■ Your task ■
From the line that holds "yellow brick G6:H7" down to the last line of the listing below, reproduce each line exactly and nothing more, omitting pictures.

....

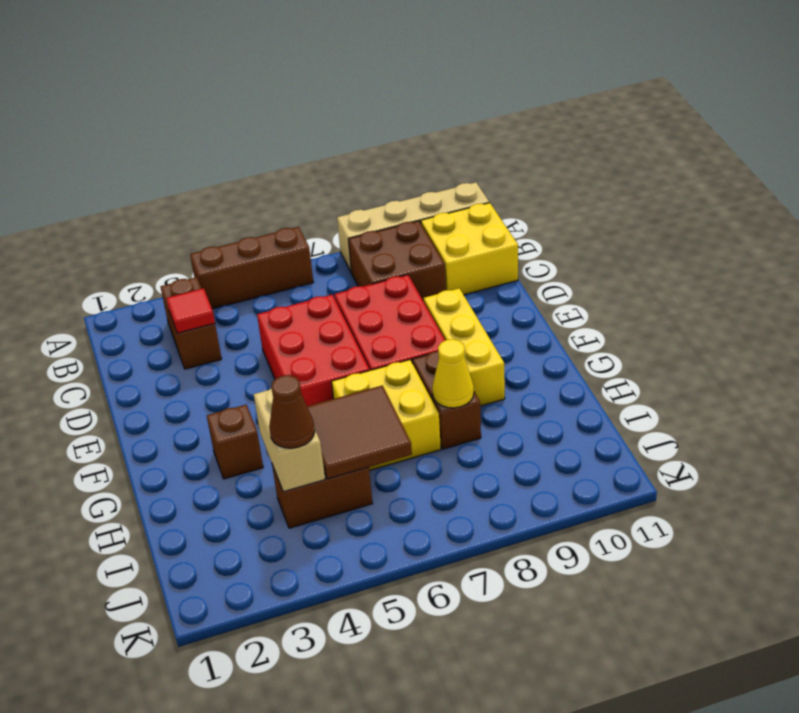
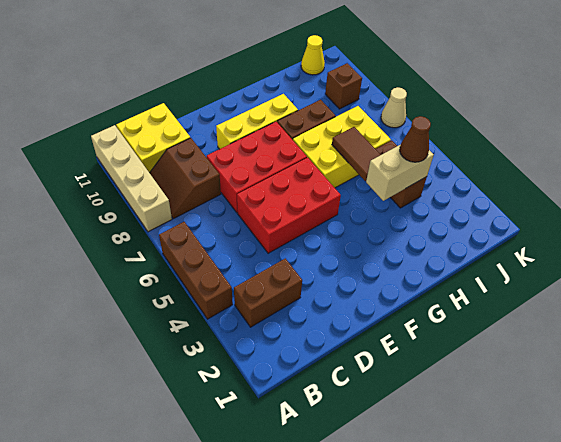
brown brick B8:C9 level 1 -> brown slope B8:C9 level 1 top C
red tile C3 level 2 -> none
brown brick G3 level 1 -> brown brick J9 level 1
yellow brick G6:H7 level 1 -> yellow brick G6:I7 level 1
brown tile H5:I6 level 2 -> brown tile H5:H6 level 2
yellow cone H8 level 2 -> yellow cone J11 level 1
none -> tan cone K7 level 1

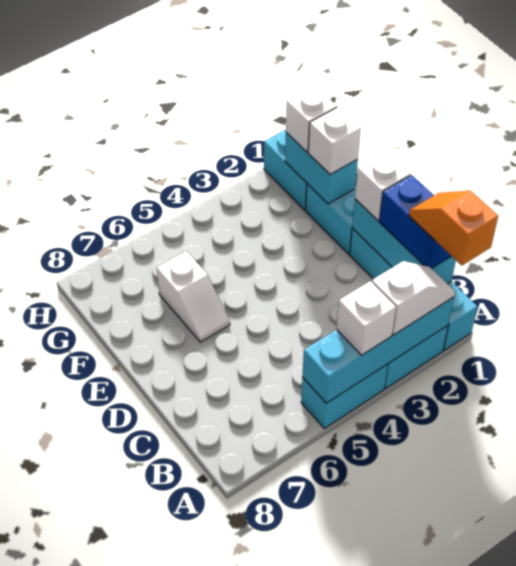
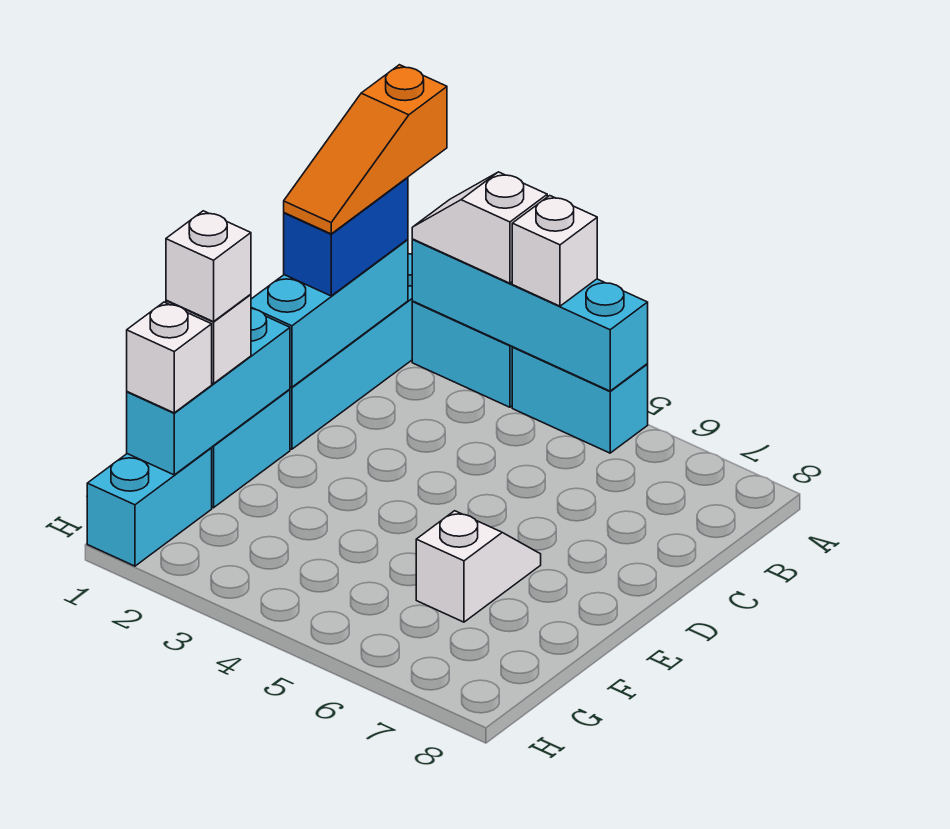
orange slope A1:B1 level 4 top A -> orange slope A1:C1 level 4 top A
white brick D1 level 3 -> white brick F1 level 4
cyan brick F1:G1 level 2 -> cyan brick E1:G1 level 2

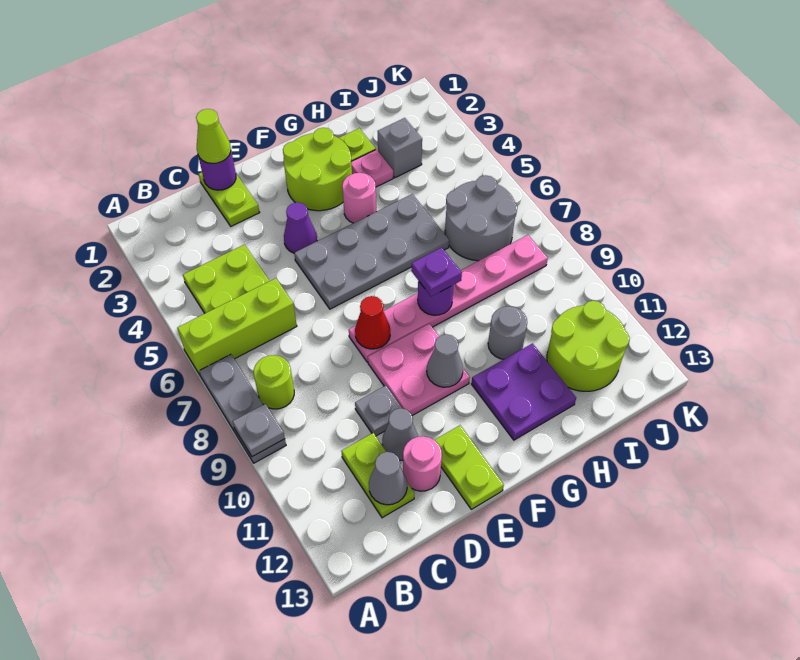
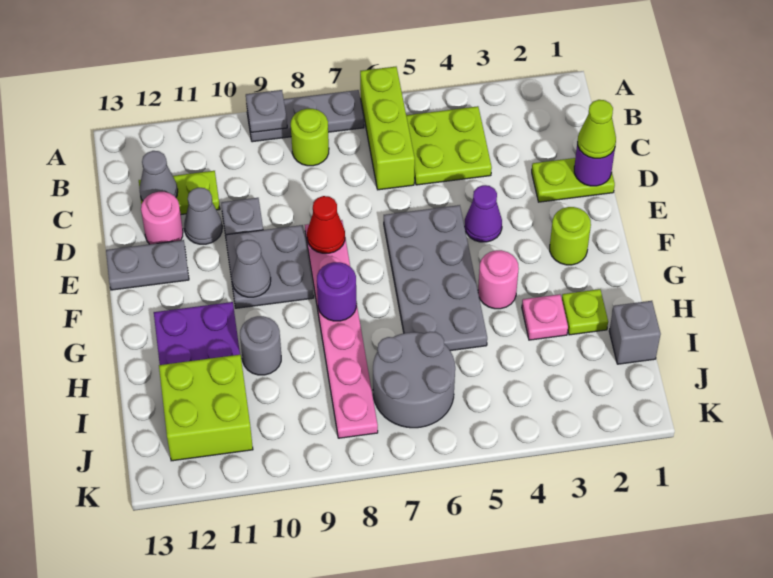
pink plate E9:F10 level 1 -> grey plate E9:F10 level 1
lime plate E12:E13 level 1 -> grey plate E12:E13 level 1
lime round brick F2:G3 level 1 -> lime round brick F2 level 1
purple plate G8 level 3 -> none
grey brick I3 level 1 -> grey brick I1 level 1
lime round brick I11:J12 level 1 -> lime brick I11:J12 level 1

....

■ Output of the task ■
yellow brick G6:H7 level 1 -> yellow brick G6:I7 level 1
brown tile H5:I6 level 2 -> brown tile H5:H6 level 2
yellow cone H8 level 2 -> yellow cone J11 level 1
none -> tan cone K7 level 1

orange slope A1:B1 level 4 top A -> orange slope A1:C1 level 4 top A
white brick D1 level 3 -> white brick F1 level 4
cyan brick F1:G1 level 2 -> cyan brick E1:G1 level 2

pink plate E9:F10 level 1 -> grey plate E9:F10 level 1
lime plate E12:E13 level 1 -> grey plate E12:E13 level 1
lime round brick F2:G3 level 1 -> lime round brick F2 level 1
purple plate G8 level 3 -> none
grey brick I3 level 1 -> grey brick I1 level 1
lime round brick I11:J12 level 1 -> lime brick I11:J12 level 1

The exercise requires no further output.